▶ **Dataset excerpts**
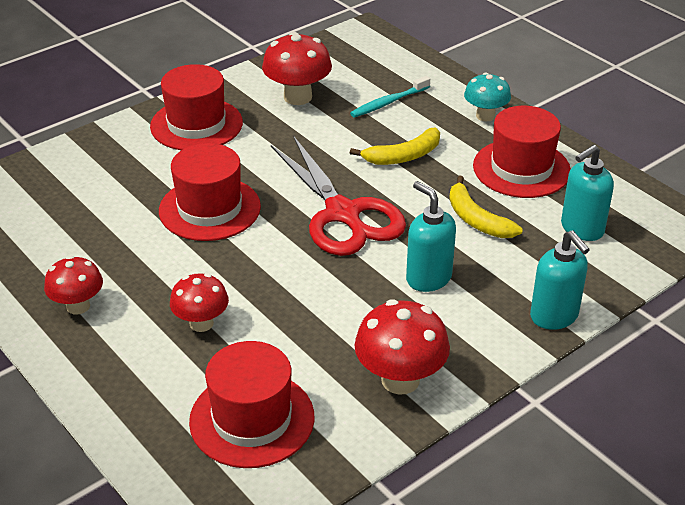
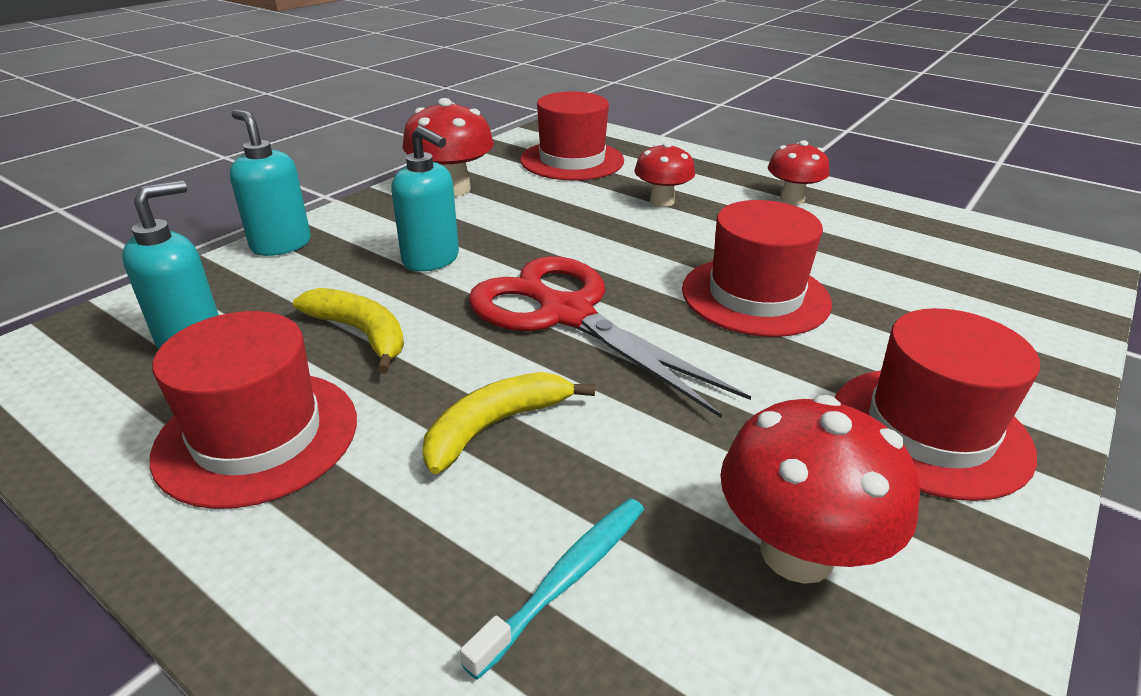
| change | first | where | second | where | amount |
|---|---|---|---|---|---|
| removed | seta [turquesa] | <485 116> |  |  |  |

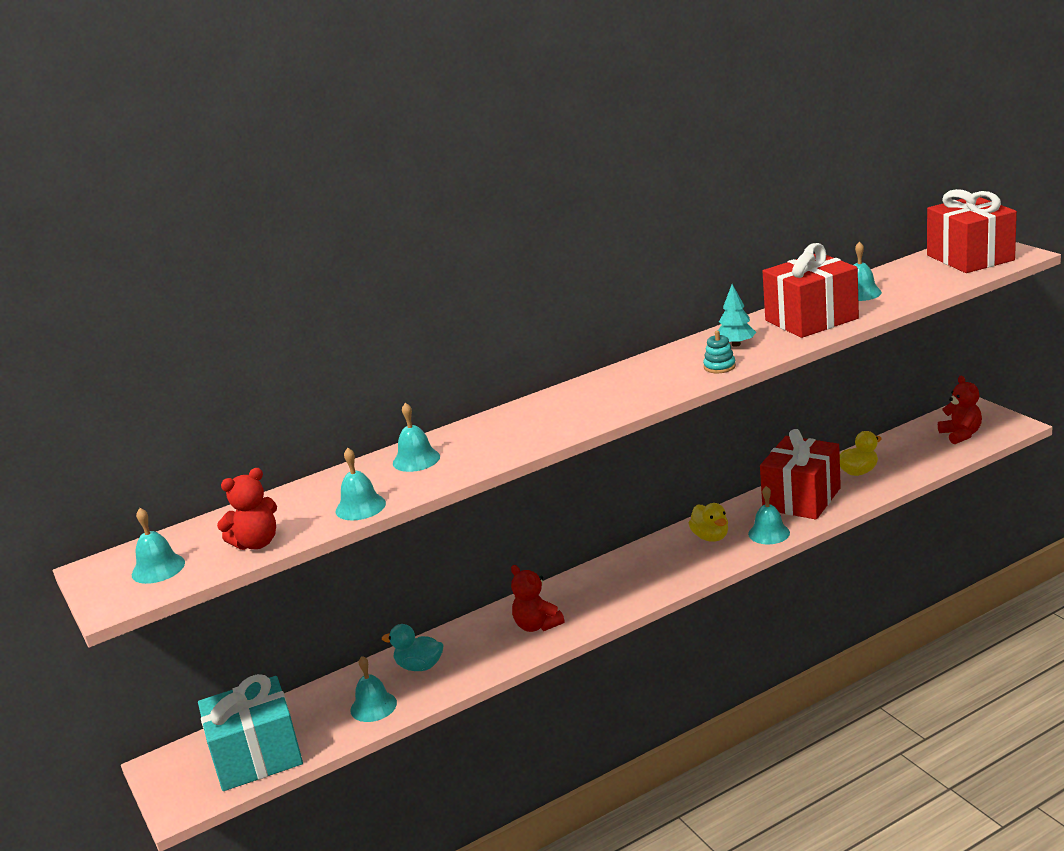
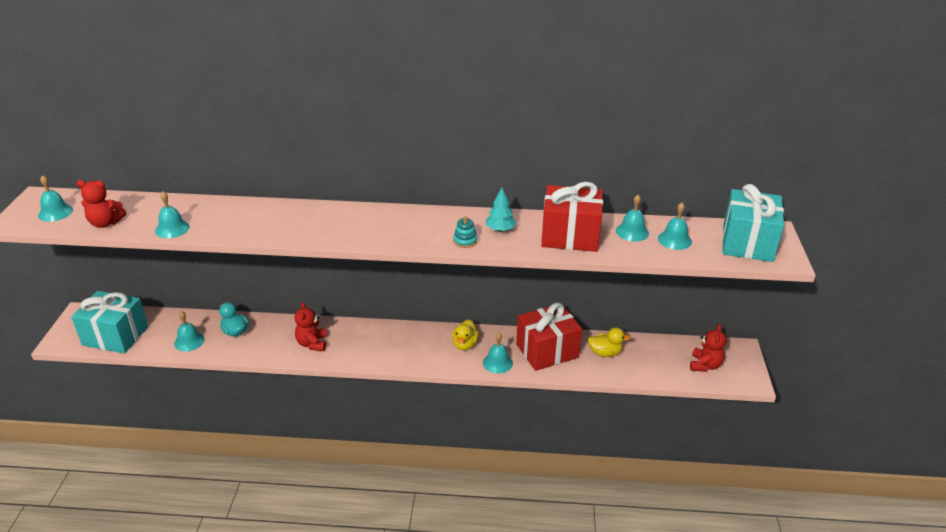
| change | first | where | second | where | amount |
|---|---|---|---|---|---|
| moved | campana [turquesa] | <416 460> |  | <674 240> |  |
| recoloured | regalo [rojo] | <970 258> | regalo [turquesa] | <747 243> |  |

▶ **Problem requirements**
Without including a single picture, restate all of the data word for word.

▶ **Answer space**
| change | first | where | second | where | amount |
|---|---|---|---|---|---|
| removed | seta [turquesa] | <485 116> |  |  |  |

| change | first | where | second | where | amount |
|---|---|---|---|---|---|
| moved | campana [turquesa] | <416 460> |  | <674 240> |  |
| recoloured | regalo [rojo] | <970 258> | regalo [turquesa] | <747 243> |  |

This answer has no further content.